Task:
Go through the data below and repeat it exactly, skipping each picture.

Records contained in a dataset:
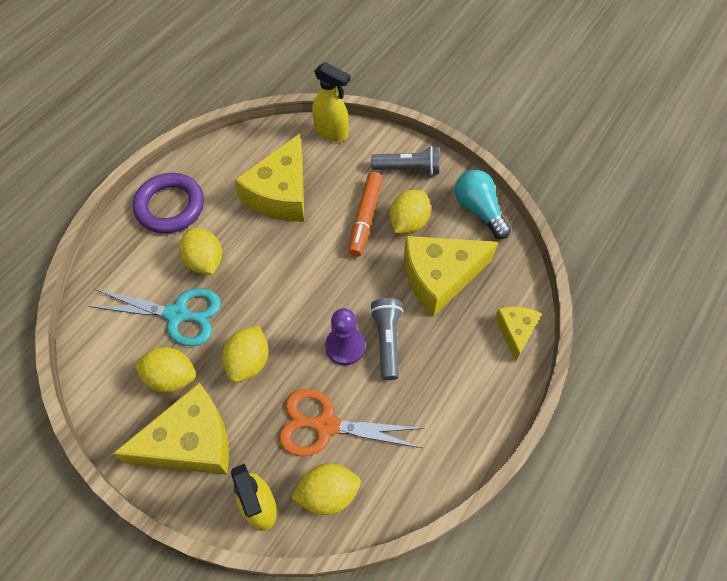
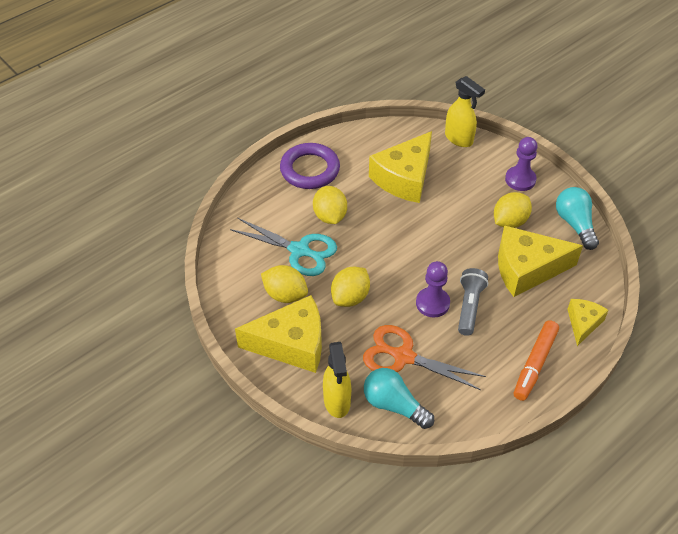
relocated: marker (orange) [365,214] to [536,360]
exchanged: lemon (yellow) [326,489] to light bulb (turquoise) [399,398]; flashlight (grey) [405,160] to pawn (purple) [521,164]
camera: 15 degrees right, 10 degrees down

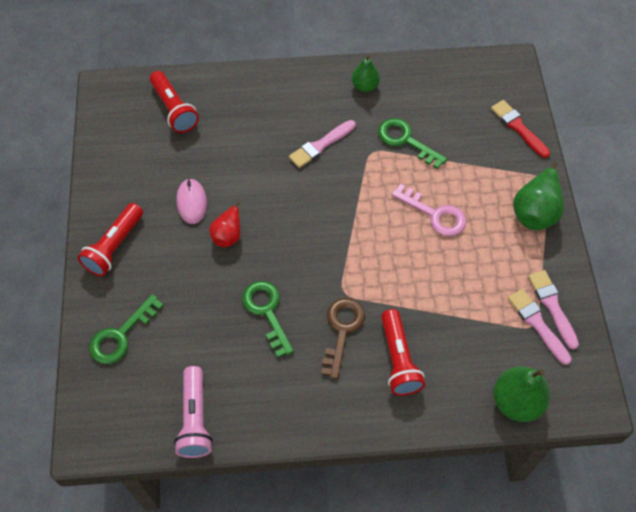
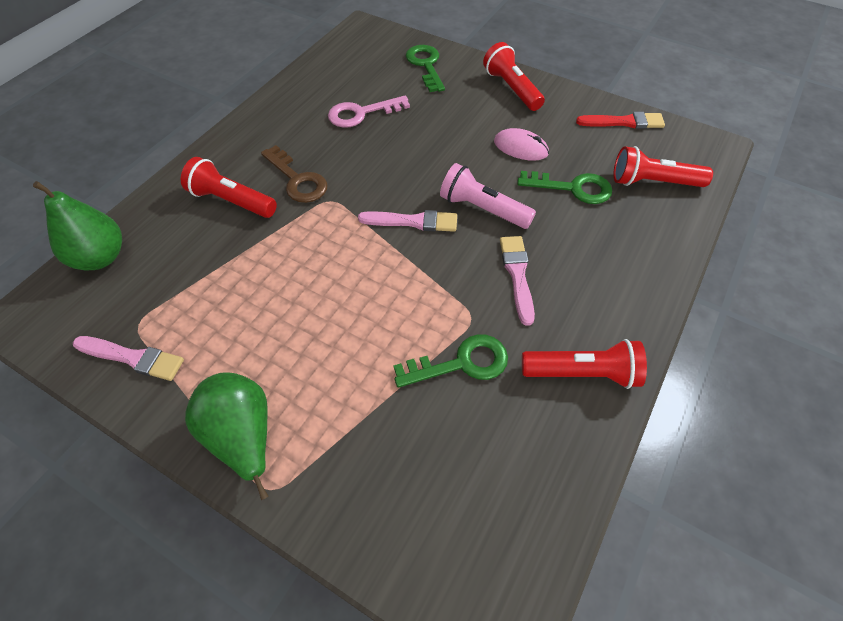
missing: pear (red) [225,224]
relocated: key (pink) [428,210] to [369,111]; brush (pink) [540,327] to [407,221]; flashlight (pink) [193,412] to [488,196]; key (green) [268,319] to [564,187]; brush (red) [520,129] to [620,120]
exchanged: pear (green) [365,73] to flashlight (red) [584,364]
camera: 125 degrees right, 5 degrees down

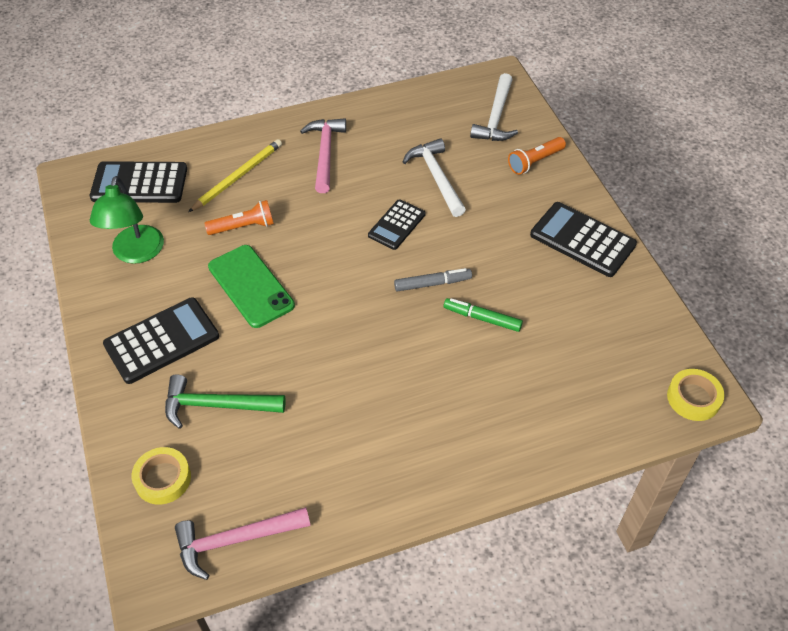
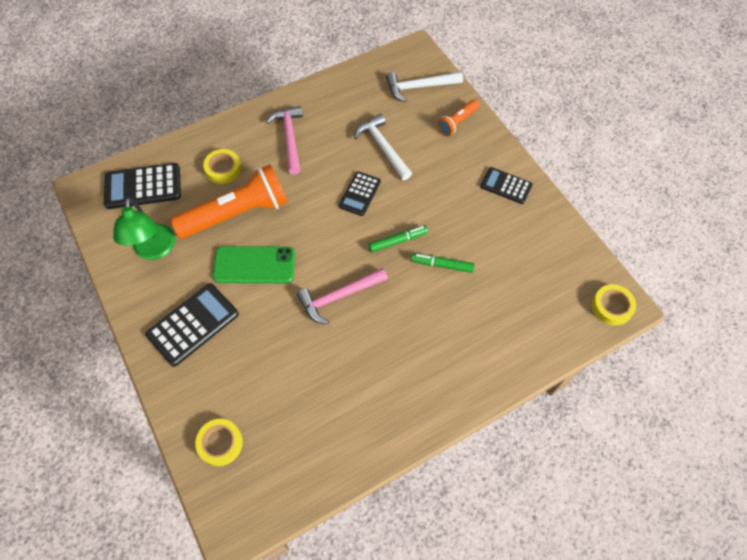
missing: hammer (green) [225,401]
relocated: hammer (pink) [242,543] to [342,296]
exchanged: pencil (yellow) [235,175] to tape (yellow) [222,166]
colour: marker (grey) [433,280] to marker (green) [398,239]
spun: phone (green) [251,286] = [254,264] 45 degrees counterclockwise; hammer (white) [494,107] = [424,87] 75 degrees clockwise
size: flashlight (orange) [239,217] = [229,201] x2.05; calculator (black) [583,239] = [506,185] x0.63
camera: 10 degrees left, 10 degrees up

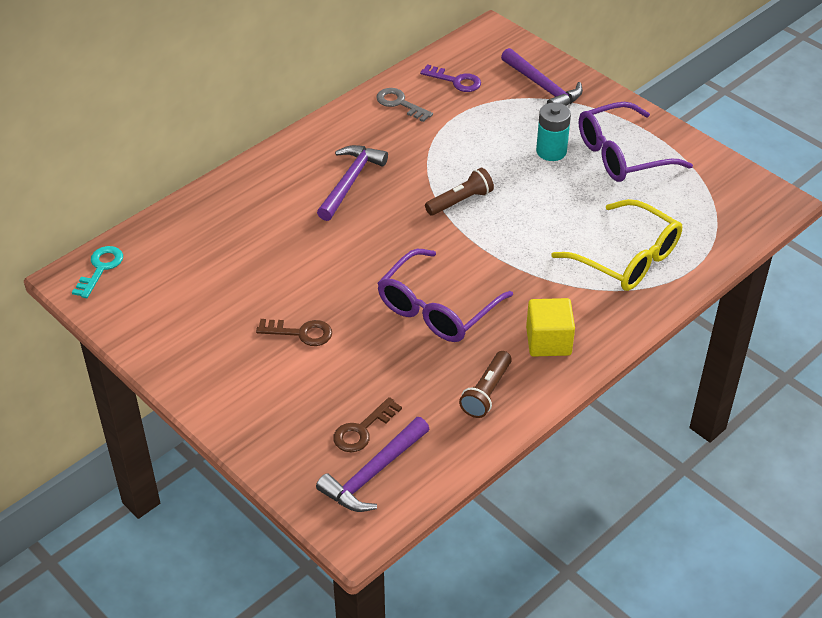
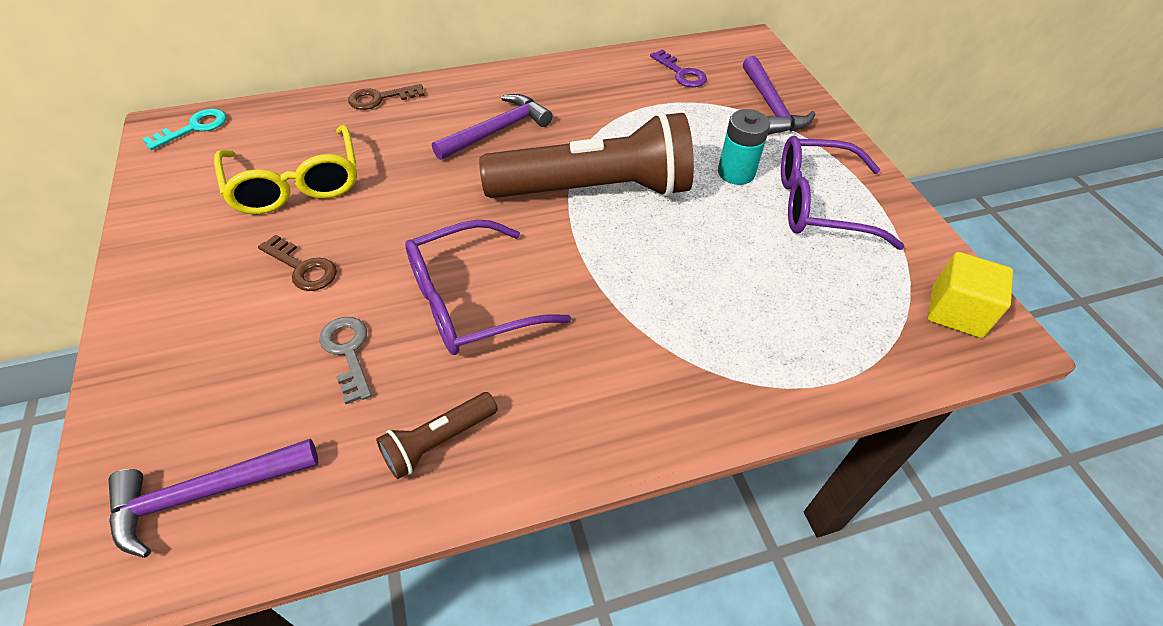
relocated: glasses (yellow) [616,245] to [285,169]; key (grey) [404,105] to [345,360]; key (brown) [367,424] to [386,97]; cube (yellow) [550,327] to [970,295]
size: flashlight (brown) [459,192] = [586,155] x2.31
camera: 25 degrees right, 5 degrees up

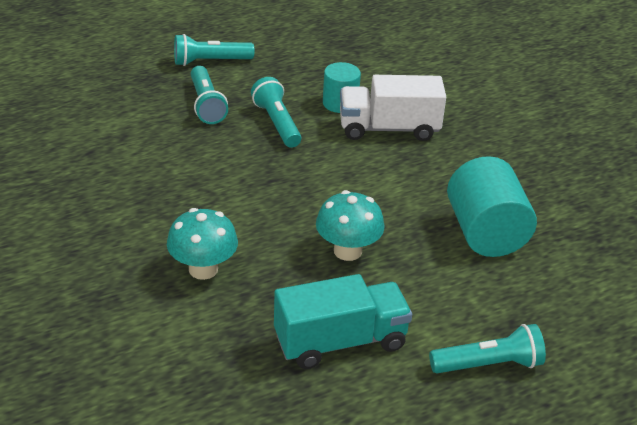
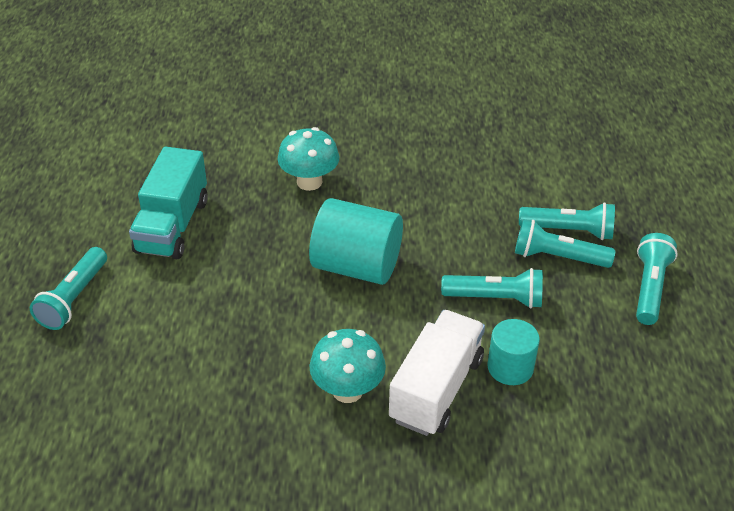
appeared: flashlight (turquoise) [567,221]
relocated: cylinder (turquoise) [492,206] to [356,241]; mushroom (turquoise) [350,225] to [348,366]
camera: 120 degrees right, 5 degrees up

Completed task:
relocated: marker (orange) [365,214] to [536,360]
exchanged: lemon (yellow) [326,489] to light bulb (turquoise) [399,398]; flashlight (grey) [405,160] to pawn (purple) [521,164]
camera: 15 degrees right, 10 degrees down

missing: pear (red) [225,224]
relocated: key (pink) [428,210] to [369,111]; brush (pink) [540,327] to [407,221]; flashlight (pink) [193,412] to [488,196]; key (green) [268,319] to [564,187]; brush (red) [520,129] to [620,120]
exchanged: pear (green) [365,73] to flashlight (red) [584,364]
camera: 125 degrees right, 5 degrees down

missing: hammer (green) [225,401]
relocated: hammer (pink) [242,543] to [342,296]
exchanged: pencil (yellow) [235,175] to tape (yellow) [222,166]
colour: marker (grey) [433,280] to marker (green) [398,239]
spun: phone (green) [251,286] = [254,264] 45 degrees counterclockwise; hammer (white) [494,107] = [424,87] 75 degrees clockwise
size: flashlight (orange) [239,217] = [229,201] x2.05; calculator (black) [583,239] = [506,185] x0.63
camera: 10 degrees left, 10 degrees up

relocated: glasses (yellow) [616,245] to [285,169]; key (grey) [404,105] to [345,360]; key (brown) [367,424] to [386,97]; cube (yellow) [550,327] to [970,295]
size: flashlight (brown) [459,192] = [586,155] x2.31
camera: 25 degrees right, 5 degrees up

appeared: flashlight (turquoise) [567,221]
relocated: cylinder (turquoise) [492,206] to [356,241]; mushroom (turquoise) [350,225] to [348,366]
camera: 120 degrees right, 5 degrees up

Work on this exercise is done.